*** Block opens ***
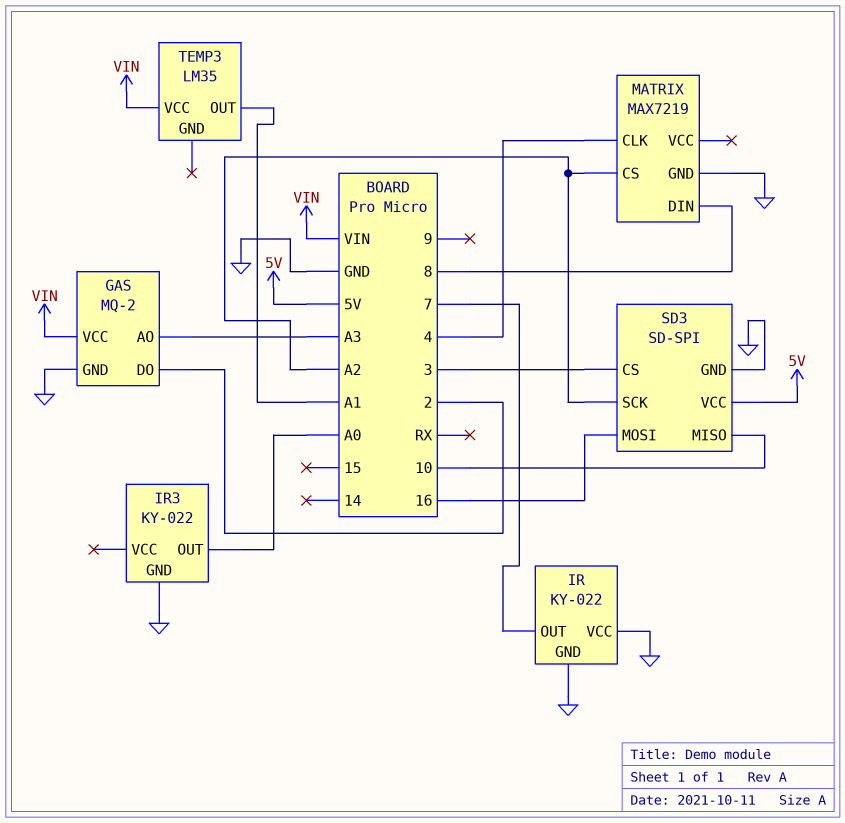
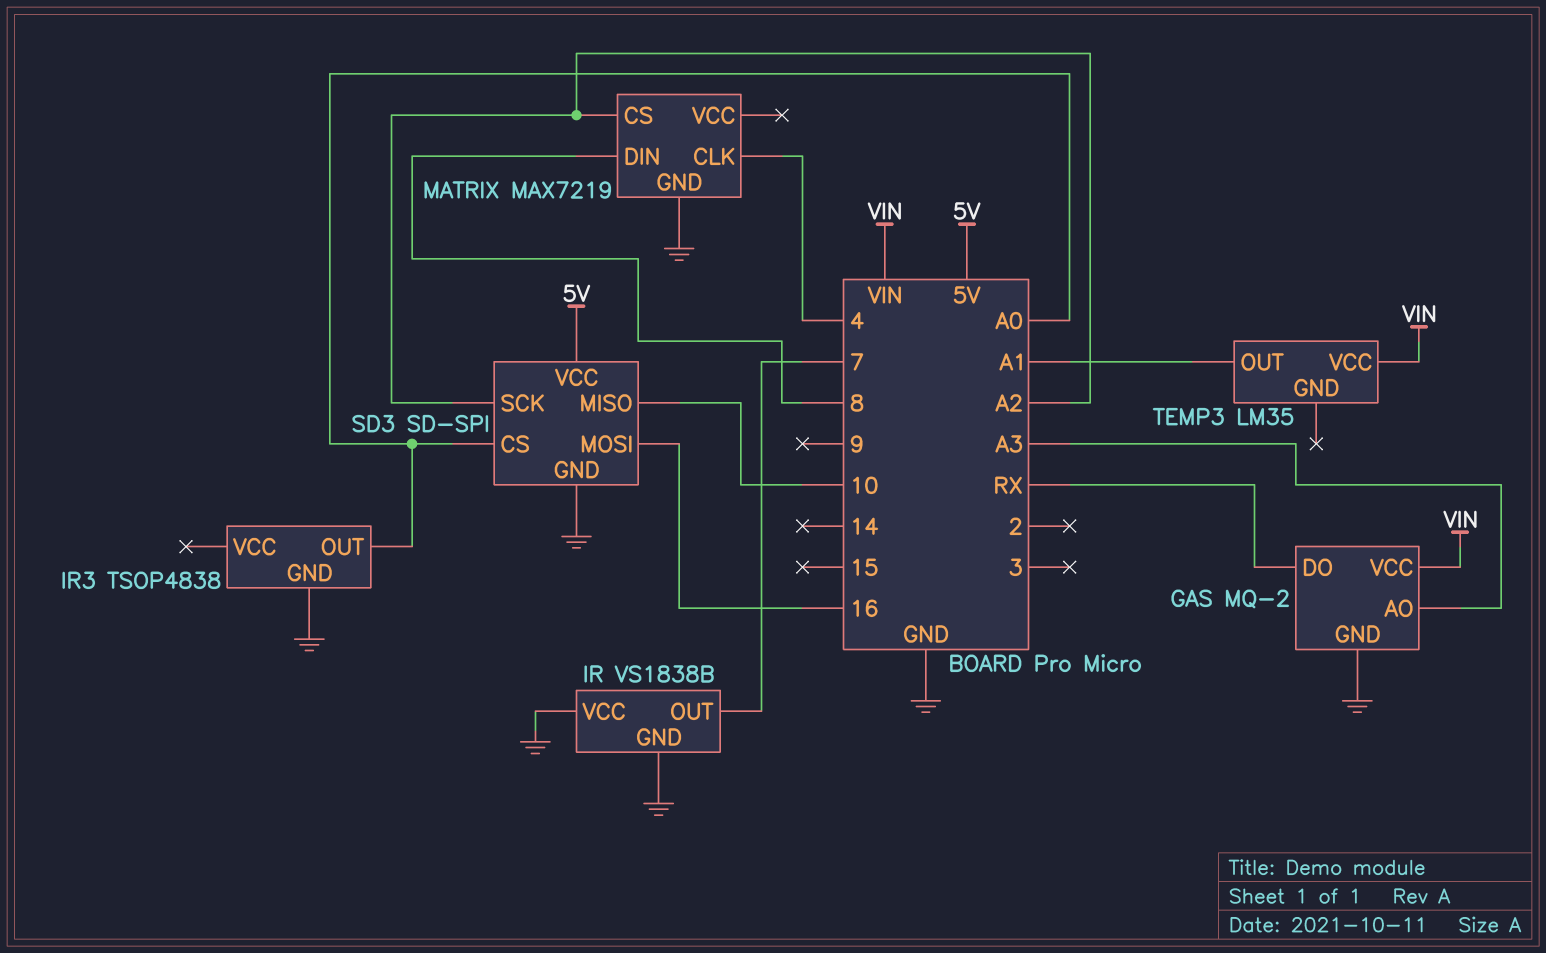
GAS pin DO: 2 -> RX
IR: KY-022 -> VS1838B
IR3: KY-022 -> TSOP4838
SD3 pin CS: 3 -> A0

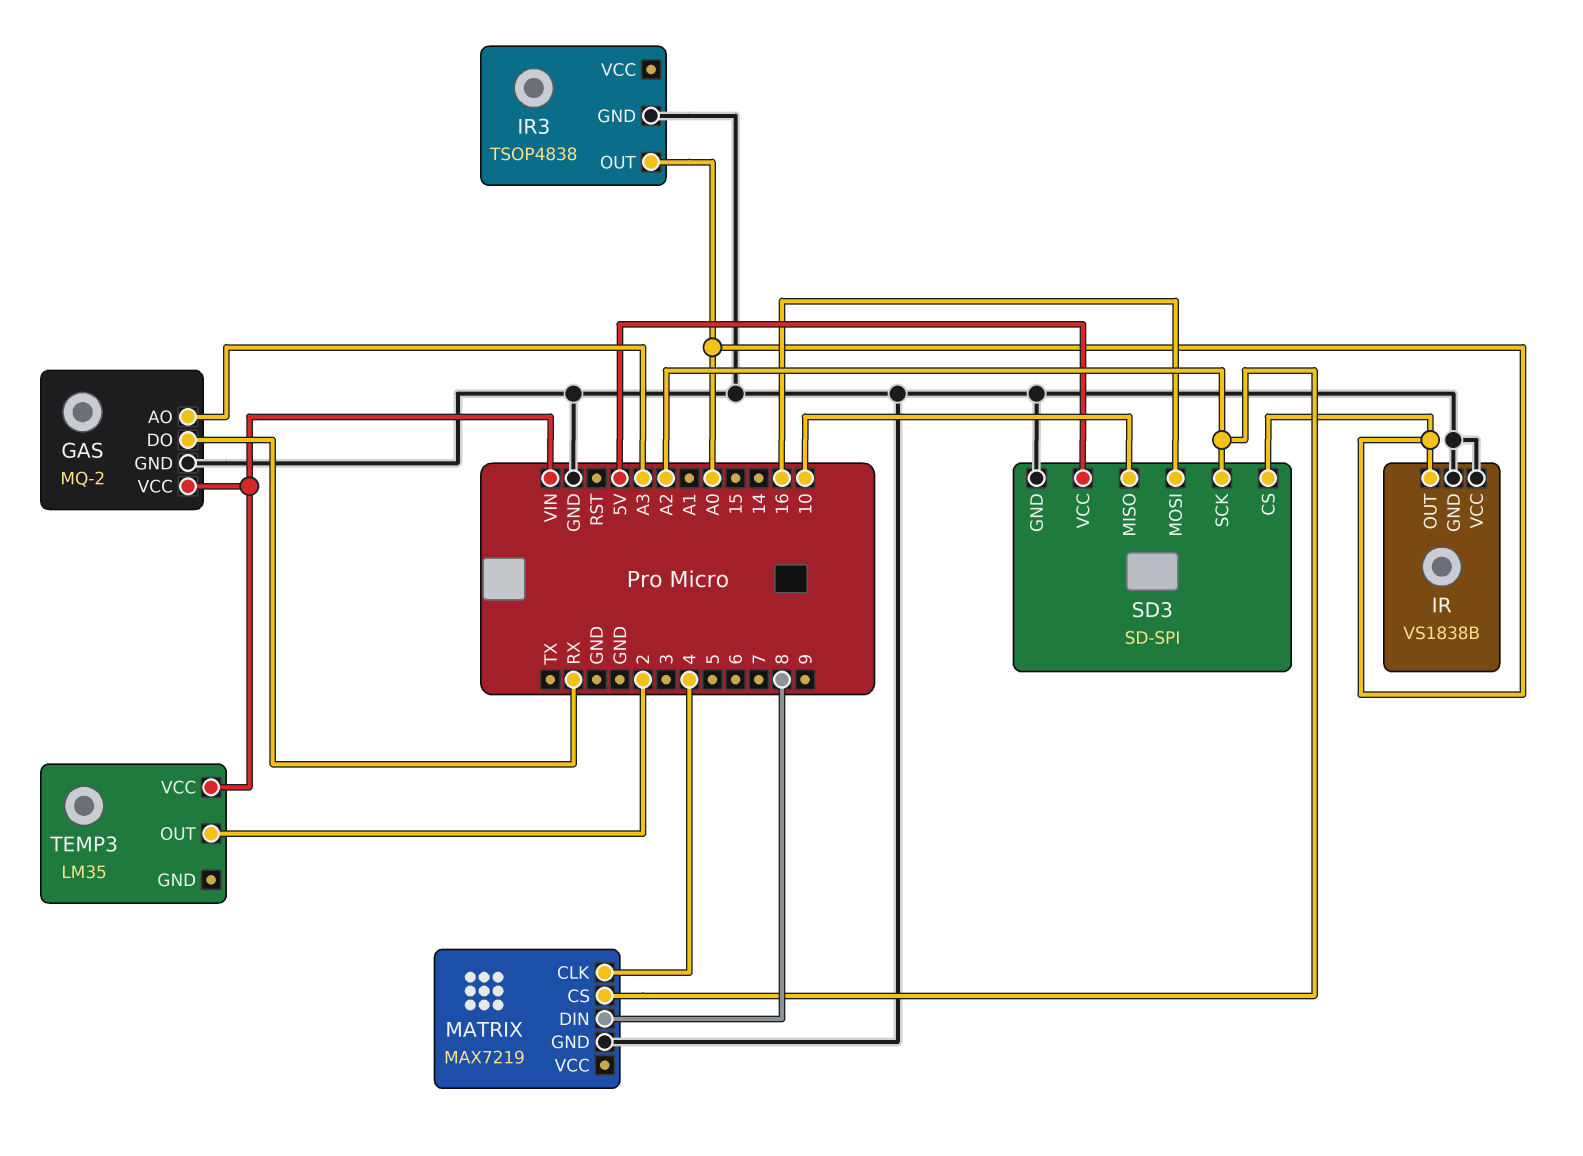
IR pin OUT: 7 -> A0
TEMP3 pin OUT: A1 -> 2

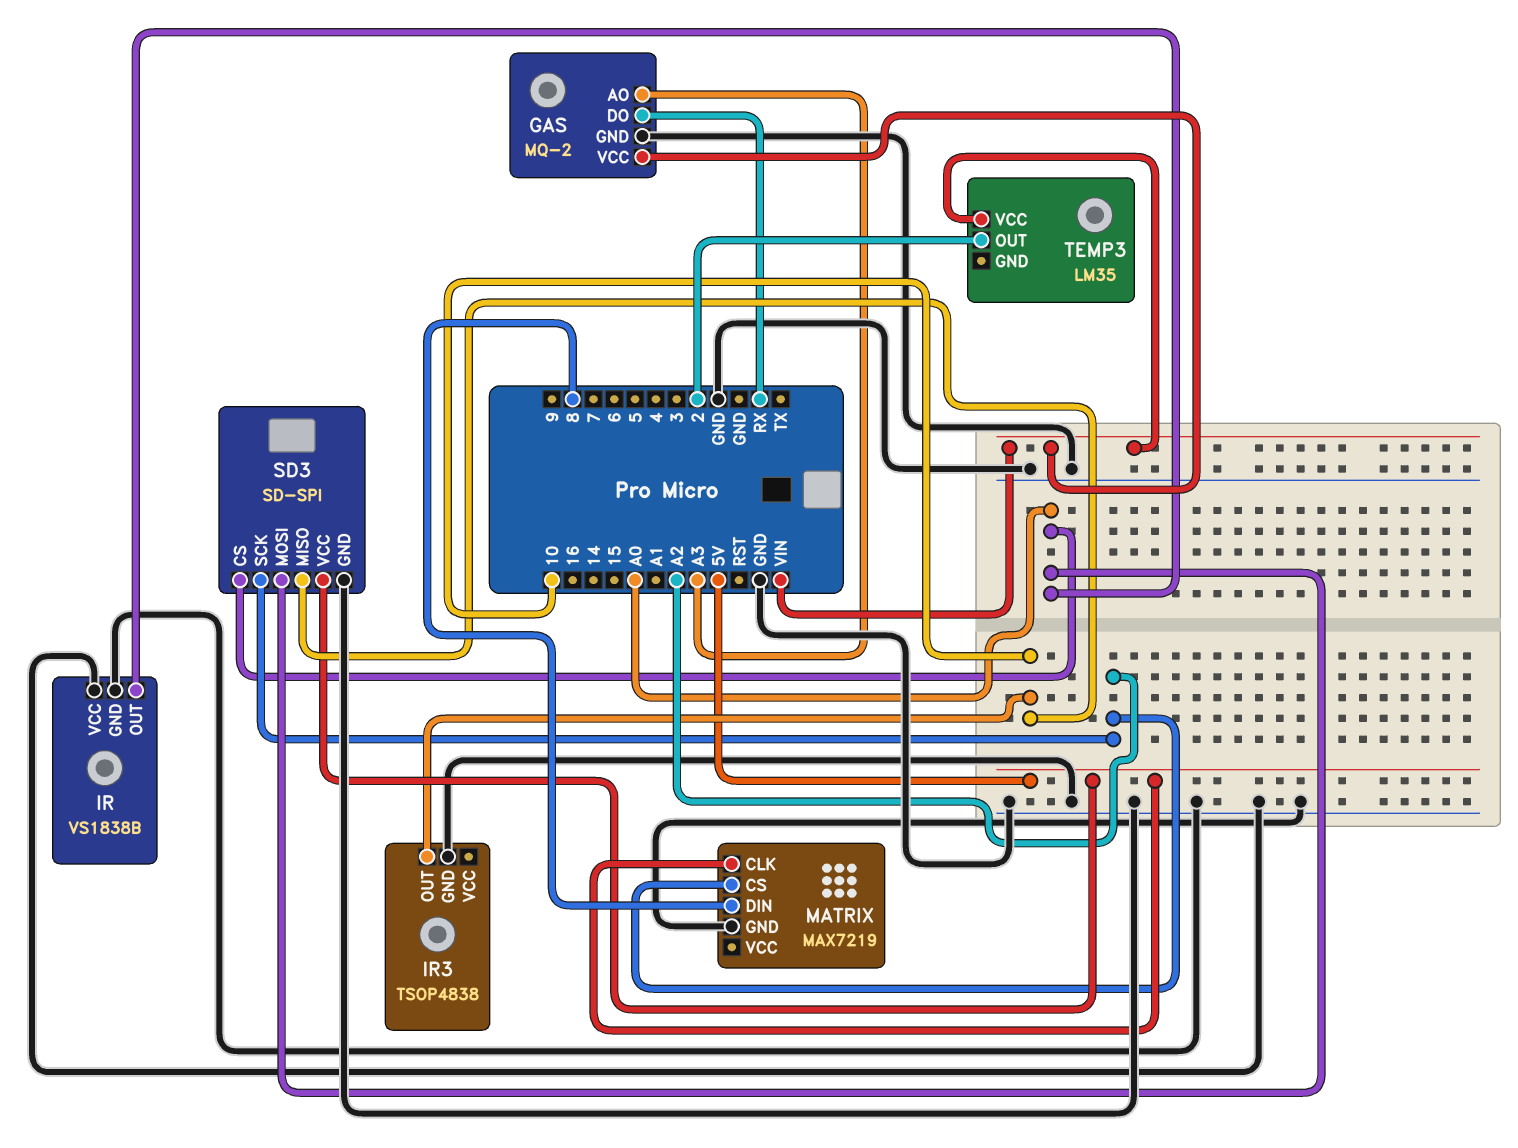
IR3 pin OUT: A0 -> 10
MATRIX pin CLK: 4 -> 5V
SD3 pin MOSI: 16 -> A0

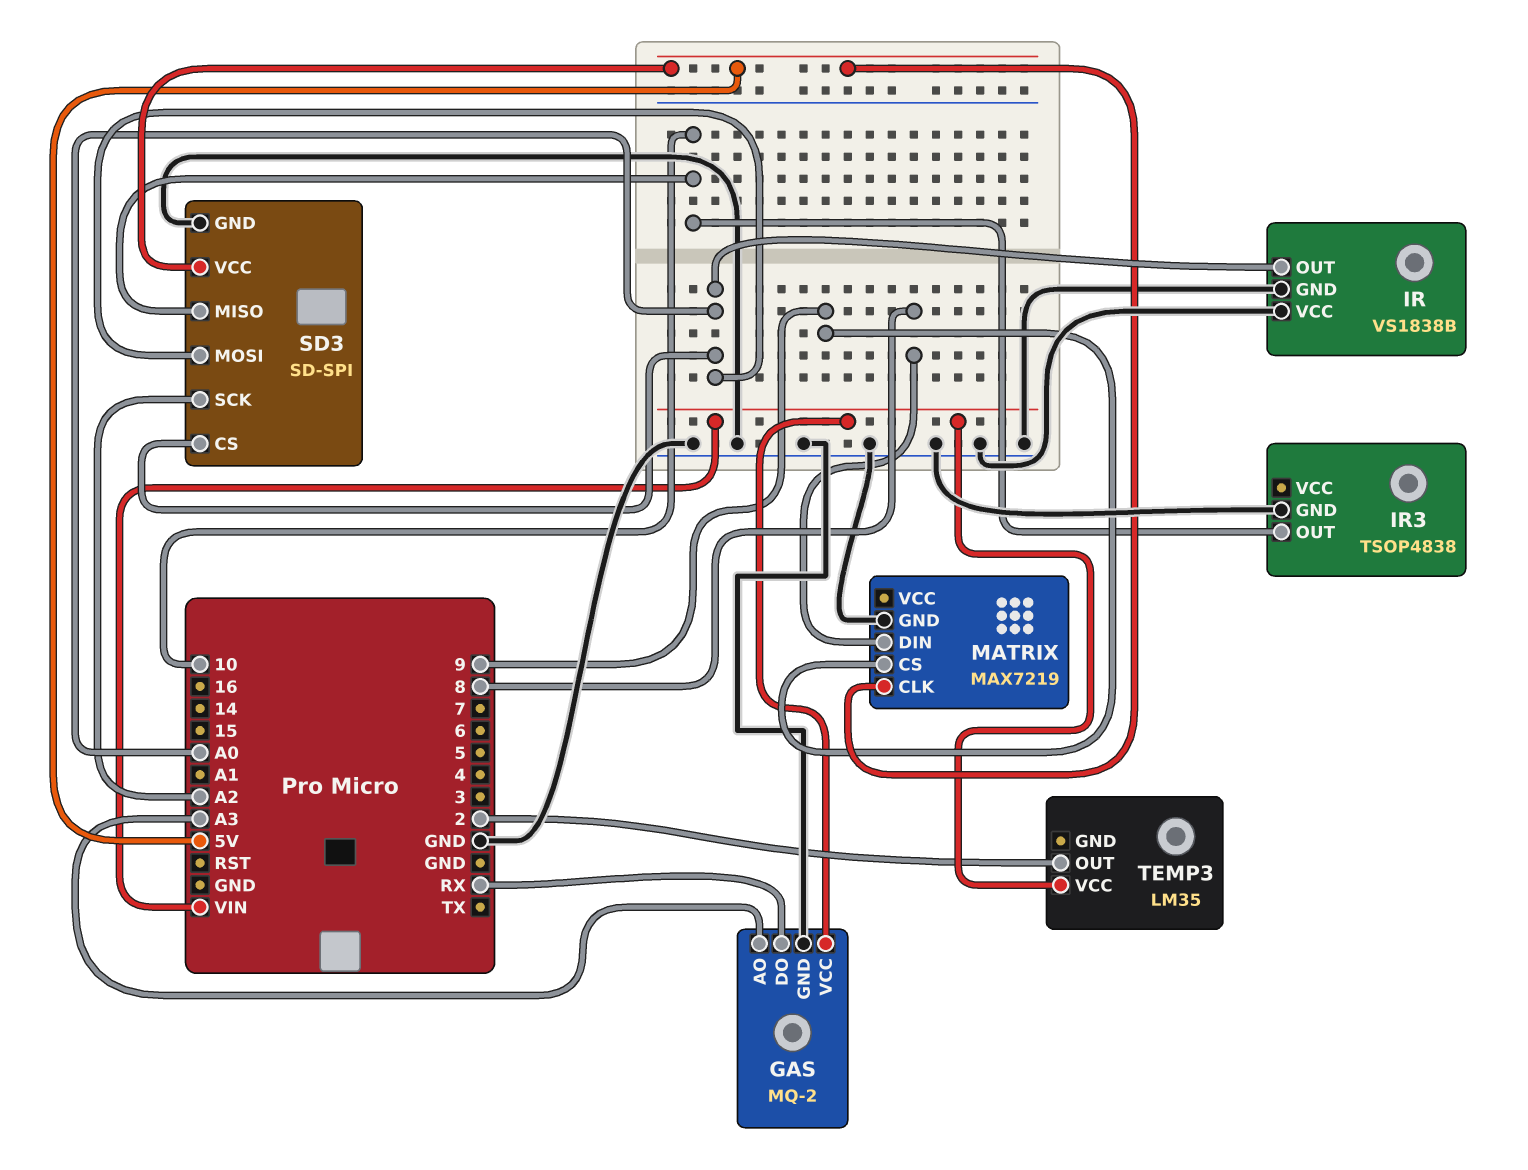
MATRIX pin CS: A2 -> 9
*** Block closes ***
Task instructions. Please repeat every line from the listing above exactly as it appears. Drop the pictures.

Answer to this problem.
GAS pin DO: 2 -> RX
IR: KY-022 -> VS1838B
IR3: KY-022 -> TSOP4838
SD3 pin CS: 3 -> A0

IR pin OUT: 7 -> A0
TEMP3 pin OUT: A1 -> 2

IR3 pin OUT: A0 -> 10
MATRIX pin CLK: 4 -> 5V
SD3 pin MOSI: 16 -> A0

MATRIX pin CS: A2 -> 9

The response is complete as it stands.